Revision comparison data:
*** Block opens ***

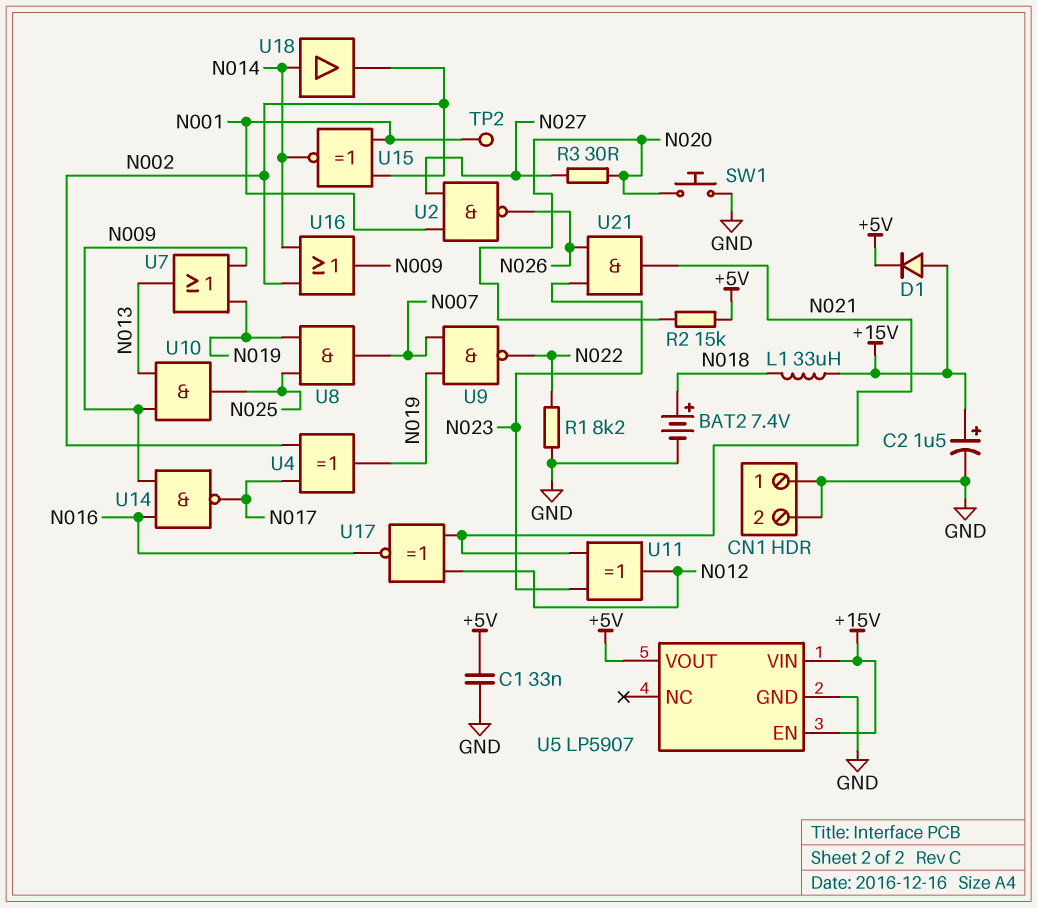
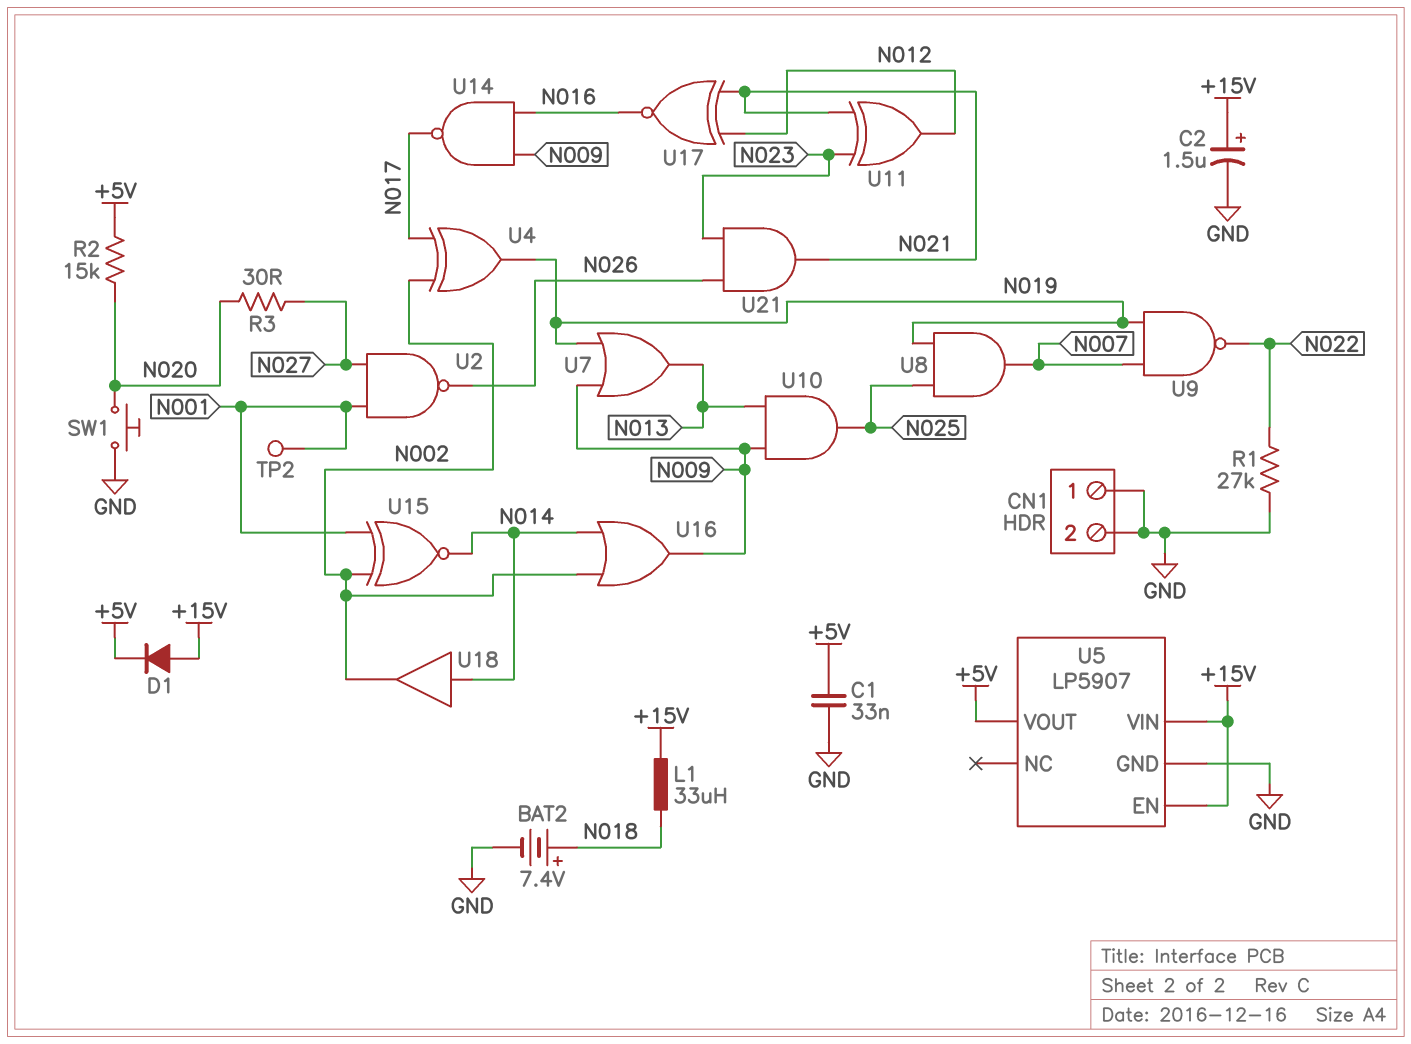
R1: 8.2k (GND, N022) -> 27k (GND, N022)

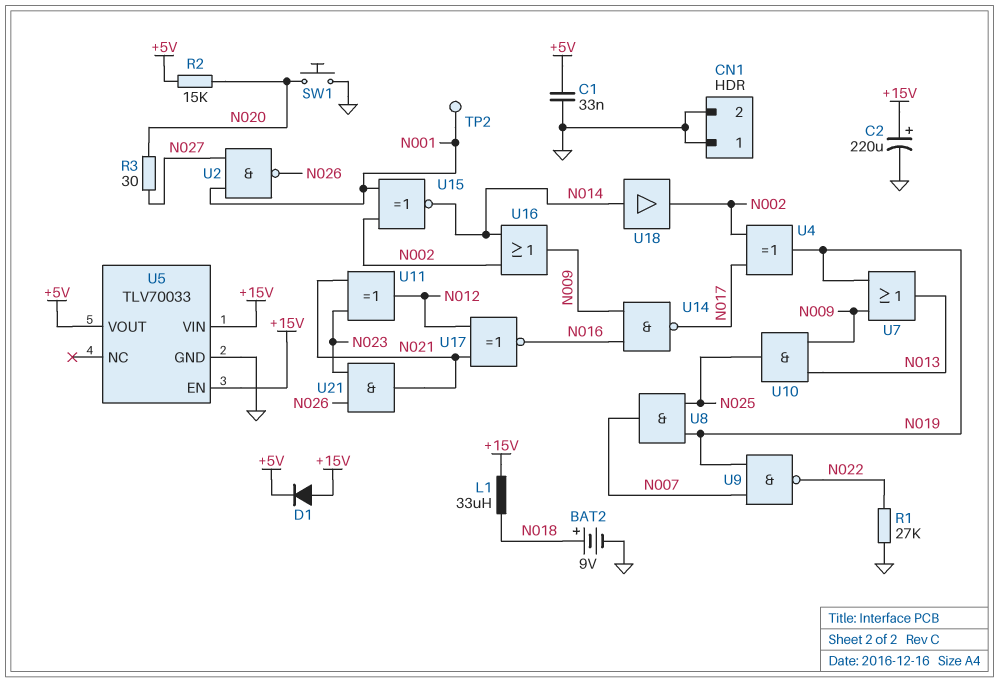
BAT2: 7.4V (plus N018, minus GND) -> 9V (plus N018, minus GND)
C2: 1.5uF (plus +15V, minus GND) -> 220uF (plus +15V, minus GND)
U5: LP5907 -> TLV70033

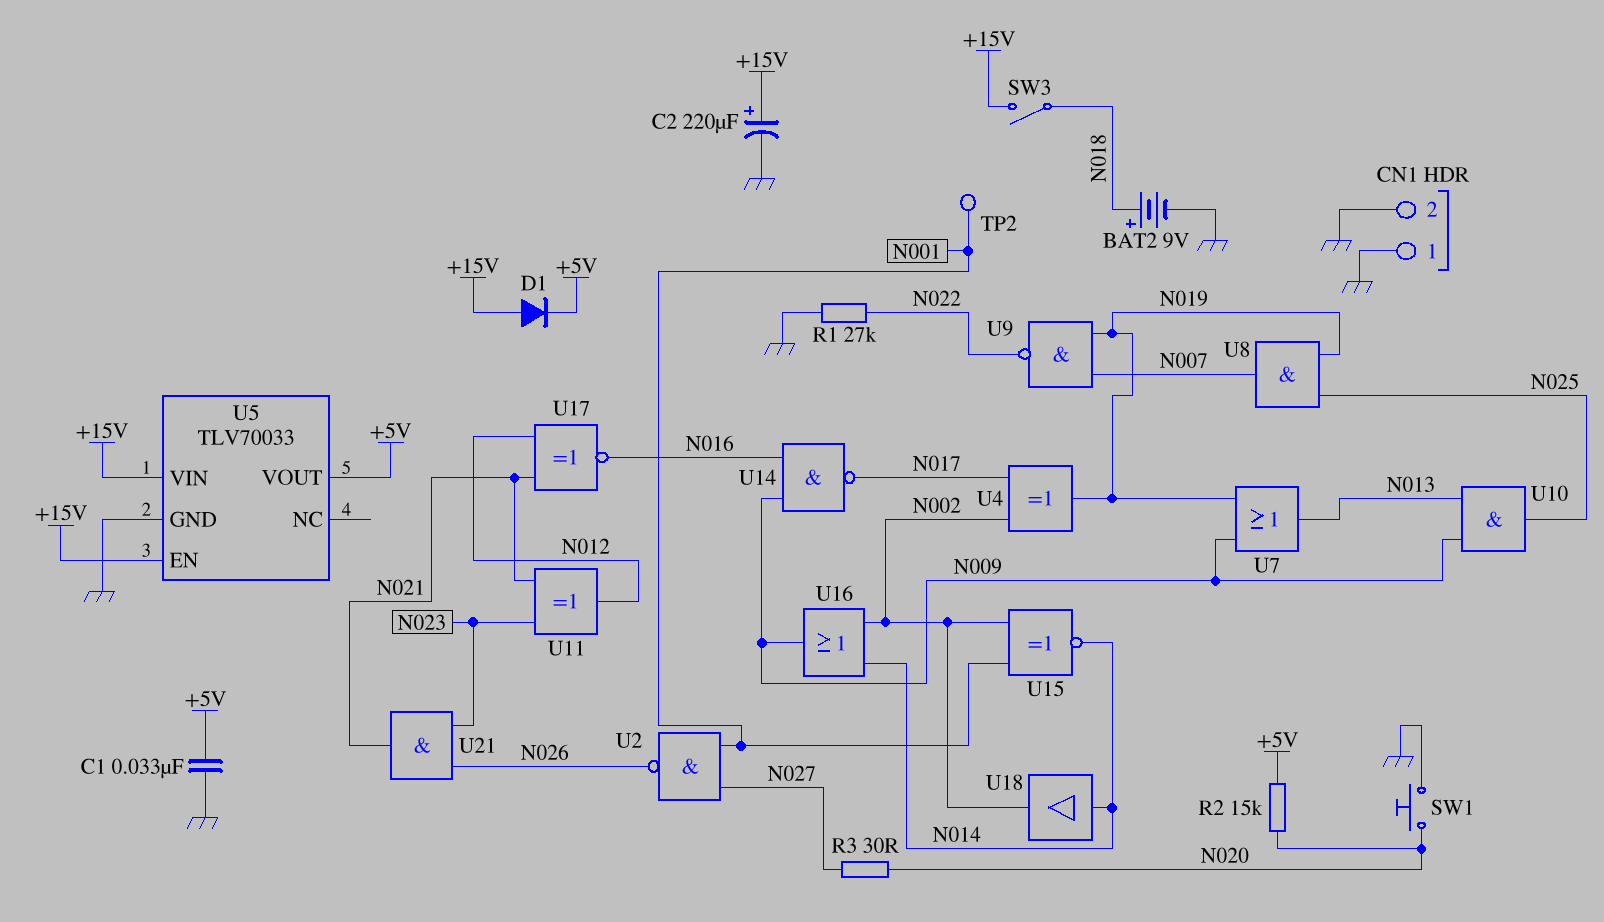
L1: 33uH (+15V, N018) -> none
SW3: none -> switch (+15V, N018)

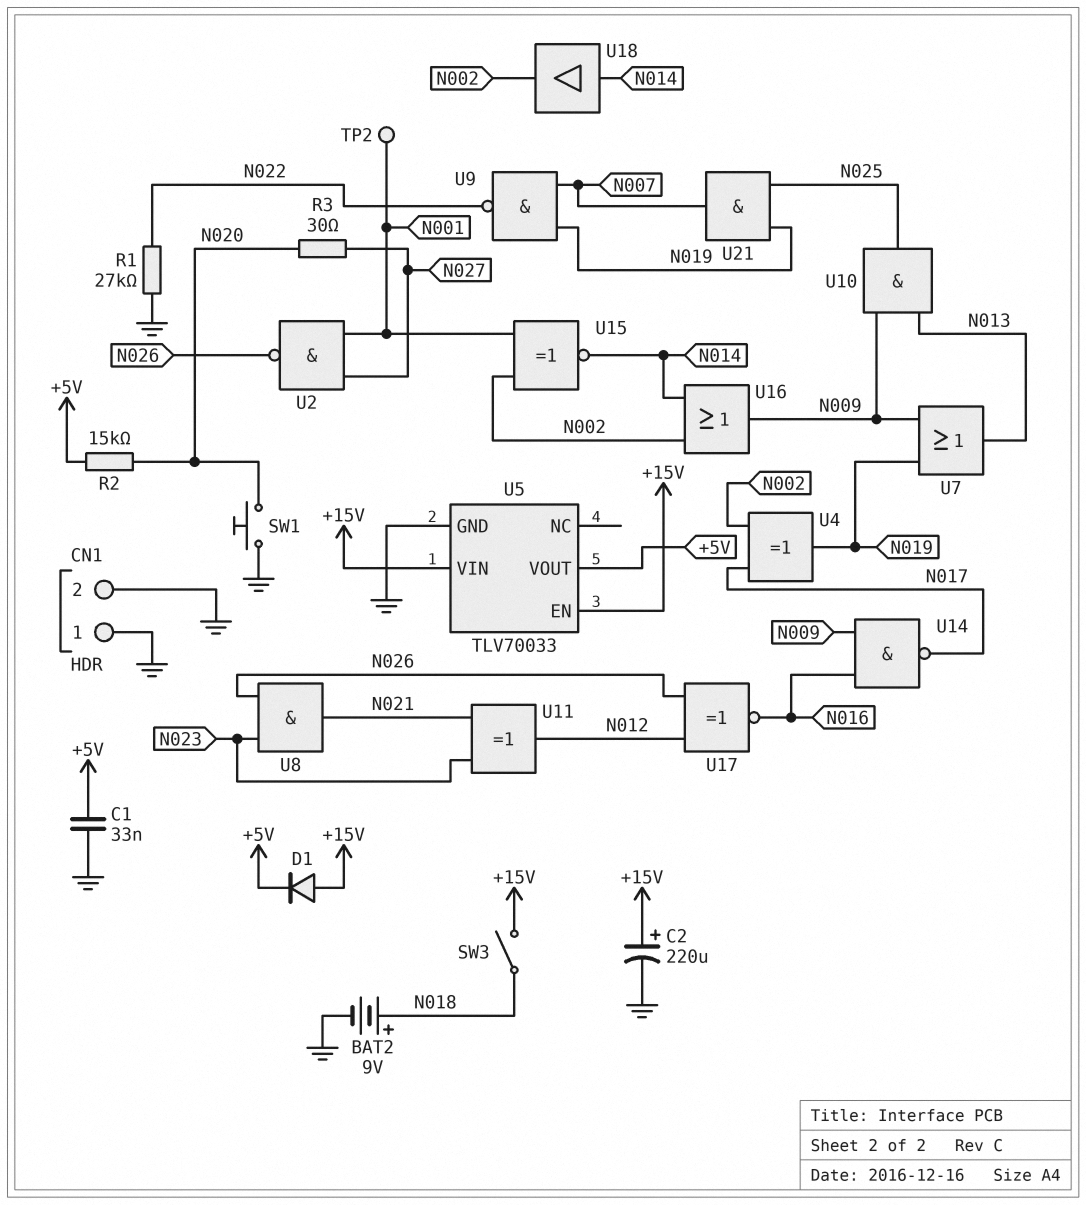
U8: AND (in N019, in N025, out N007) -> AND (in N023, in N026, out N021)
U17: XNOR (in N012, in N021, out N016) -> XNOR (in N012, in N026, out N016)
U21: AND (in N023, in N026, out N021) -> AND (in N019, in N025, out N007)

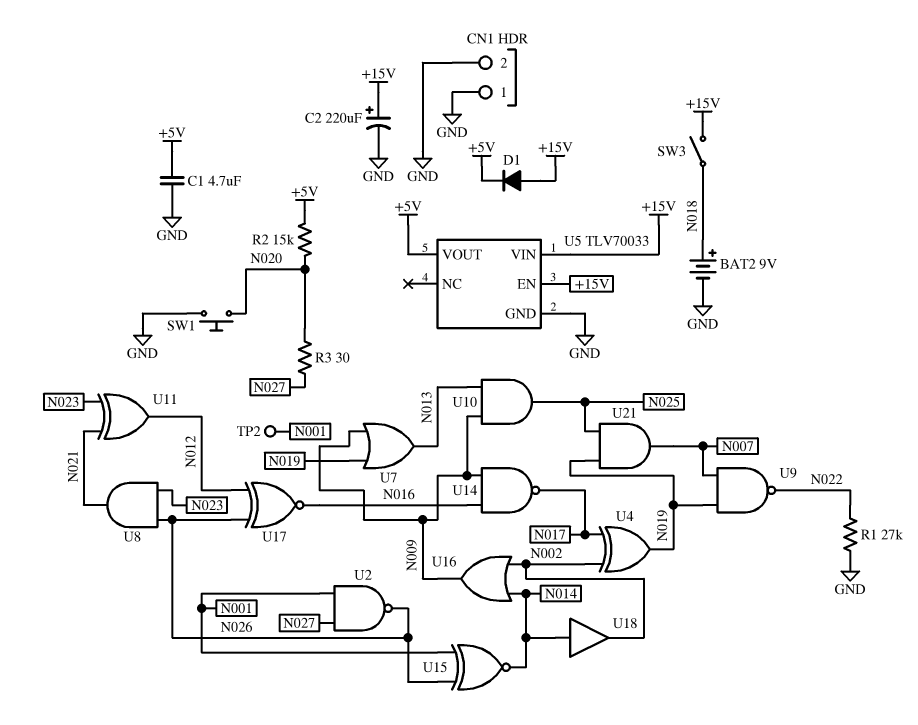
C1: 33nF (+5V, GND) -> 4.7uF (+5V, GND)
U15: XNOR (in N001, in N002, out N014) -> XNOR (in N001, in N026, out N014)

*** Block closes ***

How to complete this task:
Repeat each of the entries above exactly, but do not carry over the pictures.

Exercise response:
R1: 8.2k (GND, N022) -> 27k (GND, N022)

BAT2: 7.4V (plus N018, minus GND) -> 9V (plus N018, minus GND)
C2: 1.5uF (plus +15V, minus GND) -> 220uF (plus +15V, minus GND)
U5: LP5907 -> TLV70033

L1: 33uH (+15V, N018) -> none
SW3: none -> switch (+15V, N018)

U8: AND (in N019, in N025, out N007) -> AND (in N023, in N026, out N021)
U17: XNOR (in N012, in N021, out N016) -> XNOR (in N012, in N026, out N016)
U21: AND (in N023, in N026, out N021) -> AND (in N019, in N025, out N007)

C1: 33nF (+5V, GND) -> 4.7uF (+5V, GND)
U15: XNOR (in N001, in N002, out N014) -> XNOR (in N001, in N026, out N014)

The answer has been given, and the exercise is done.